YOUR GOAL: Your reply should reproduce each line below exactly and carry none of the pictures.
[MATERIAL SHOWN — start]
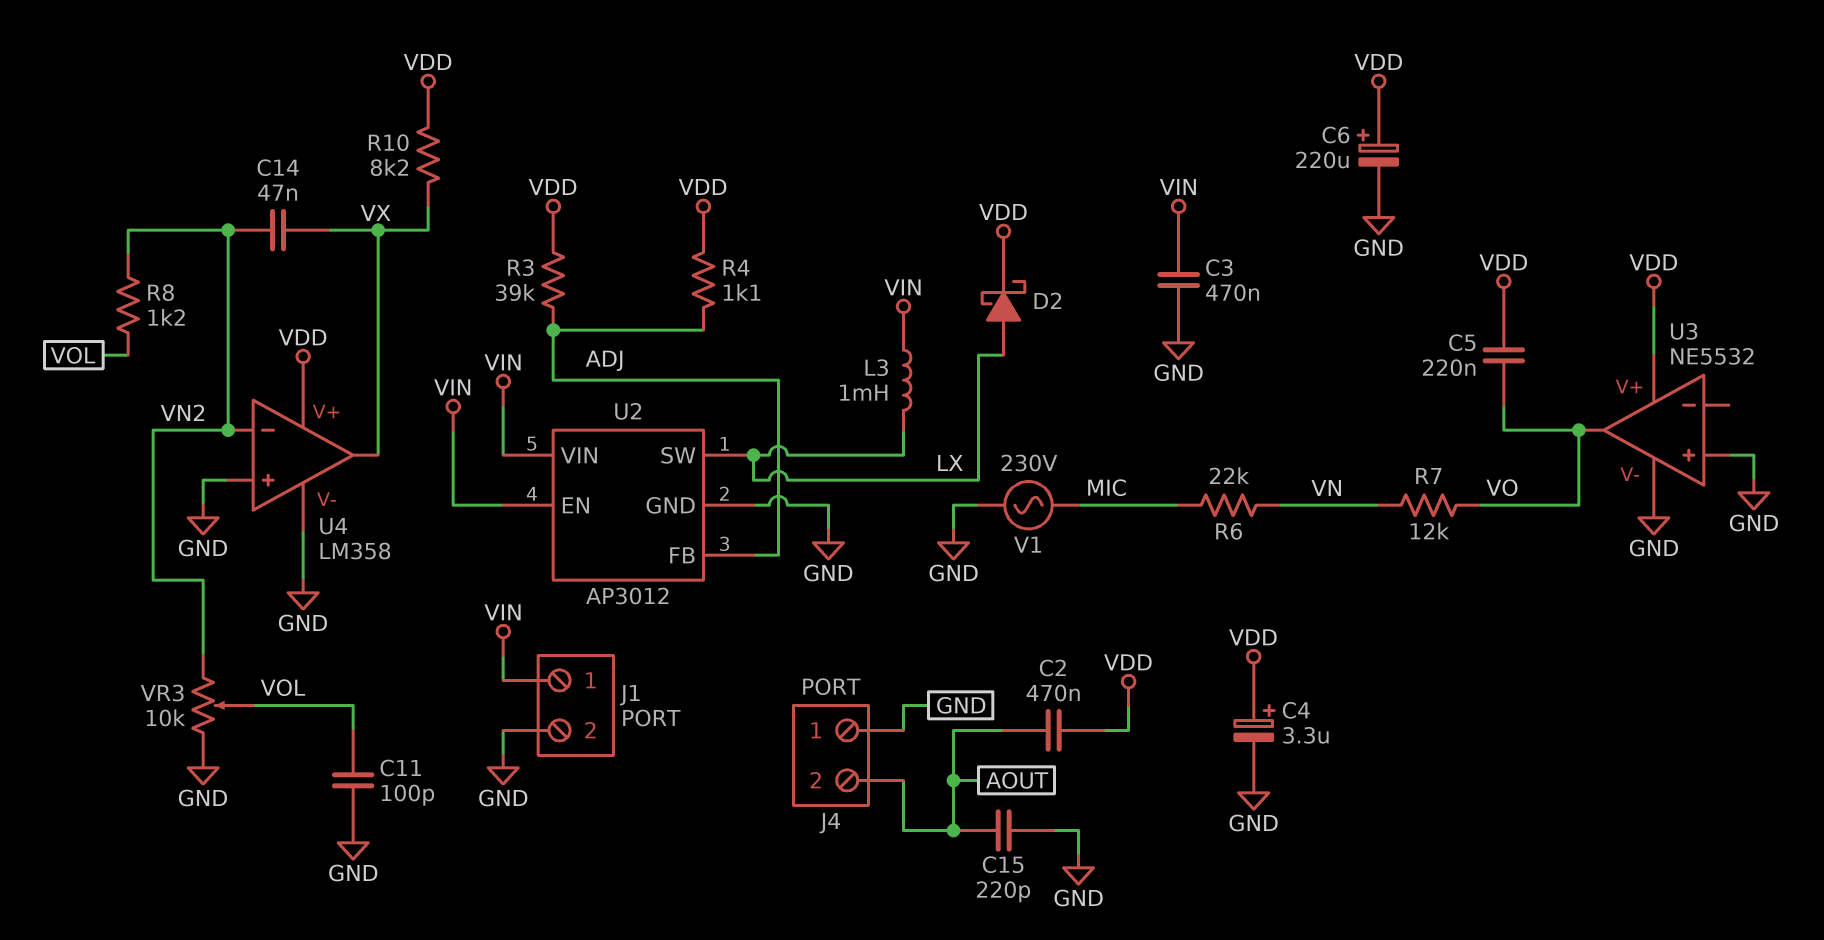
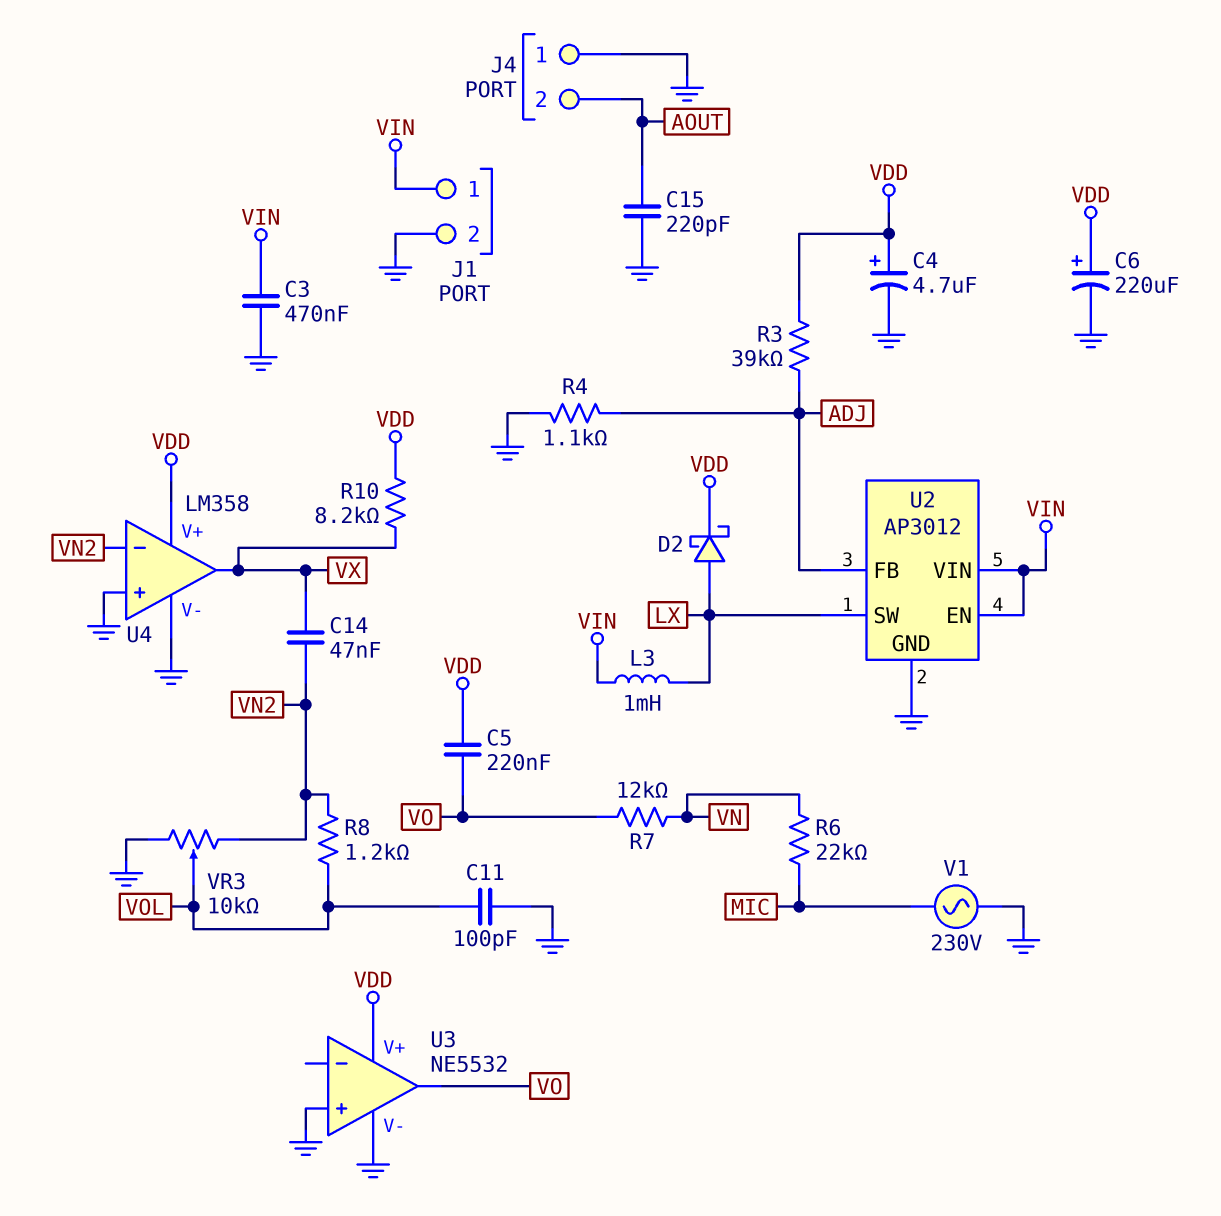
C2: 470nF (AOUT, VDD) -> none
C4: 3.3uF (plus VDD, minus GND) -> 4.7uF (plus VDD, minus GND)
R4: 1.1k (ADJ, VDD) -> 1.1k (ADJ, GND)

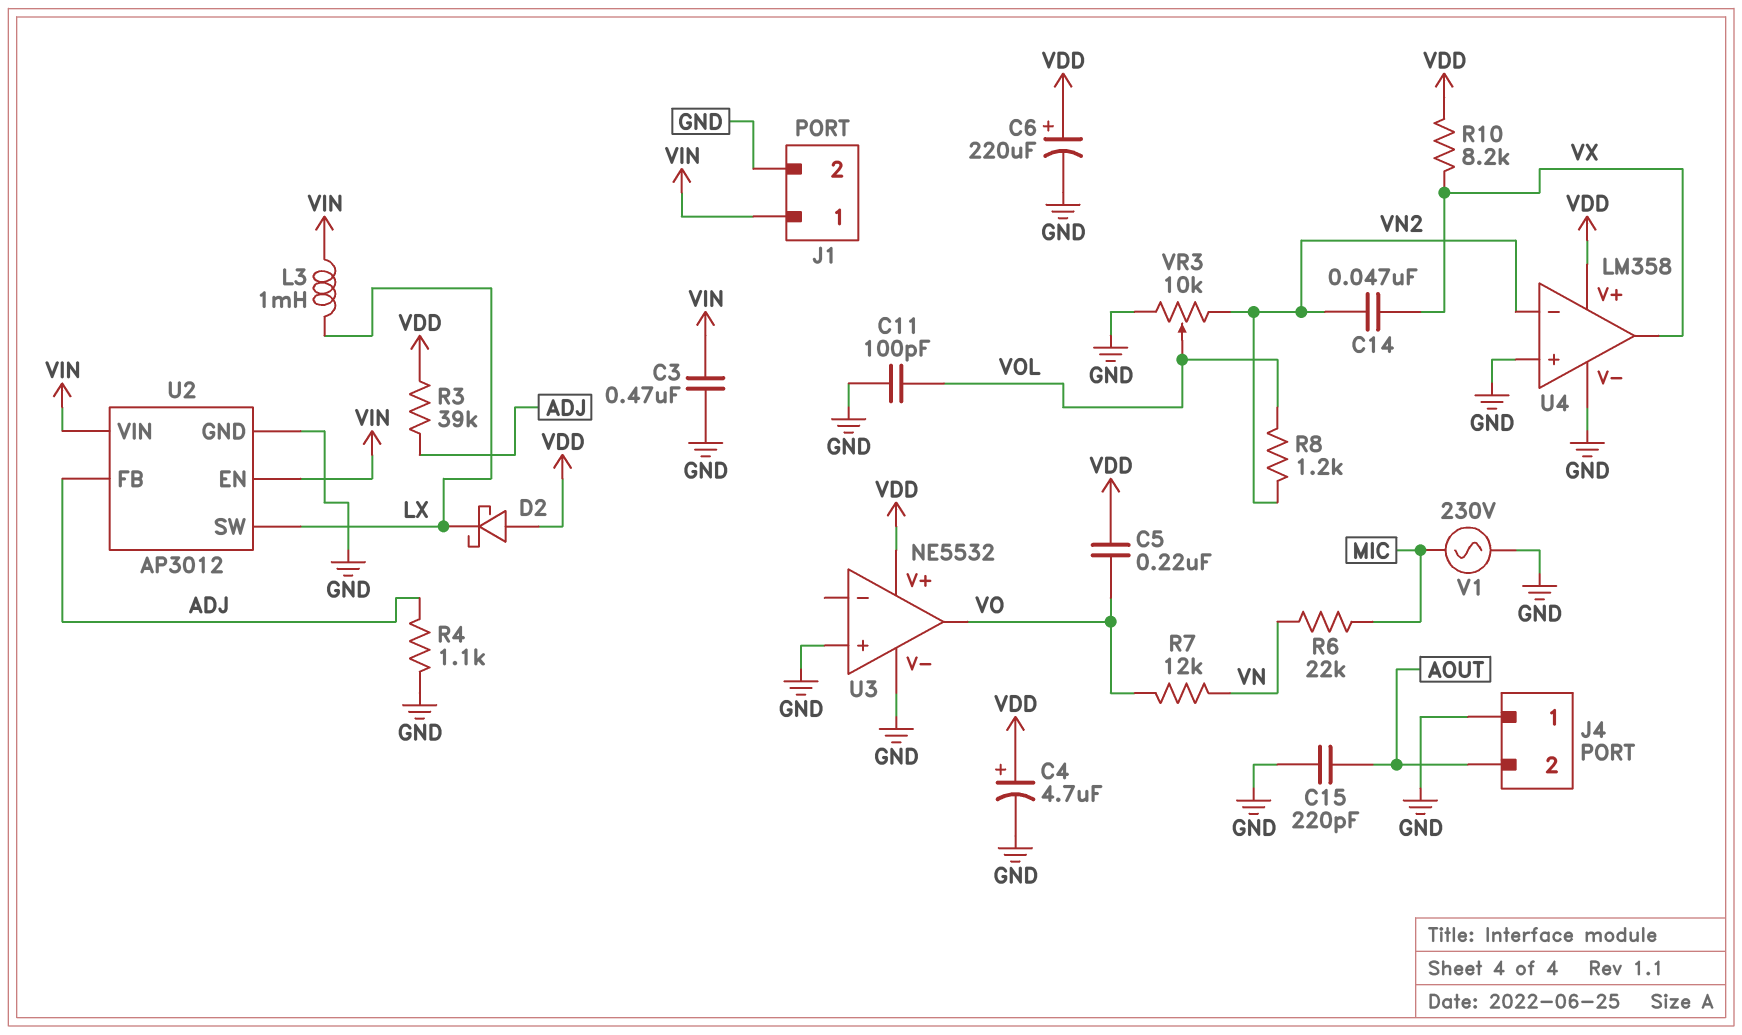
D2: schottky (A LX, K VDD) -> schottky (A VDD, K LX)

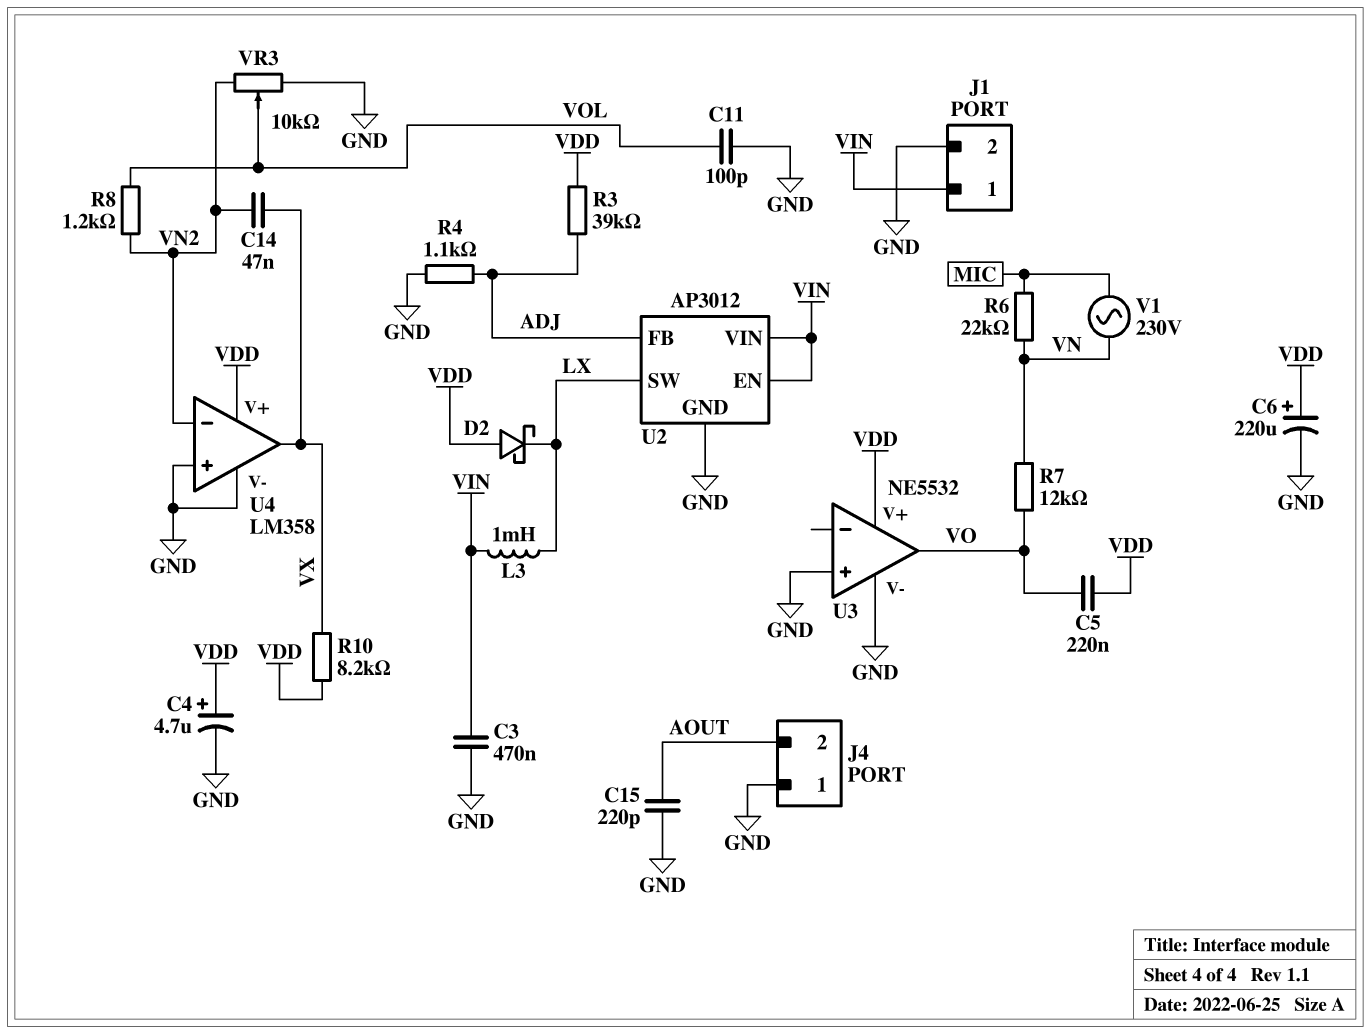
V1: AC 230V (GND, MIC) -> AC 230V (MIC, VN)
[MATERIAL SHOWN — finish]
EXERCISE OUTPUT:
C2: 470nF (AOUT, VDD) -> none
C4: 3.3uF (plus VDD, minus GND) -> 4.7uF (plus VDD, minus GND)
R4: 1.1k (ADJ, VDD) -> 1.1k (ADJ, GND)

D2: schottky (A LX, K VDD) -> schottky (A VDD, K LX)

V1: AC 230V (GND, MIC) -> AC 230V (MIC, VN)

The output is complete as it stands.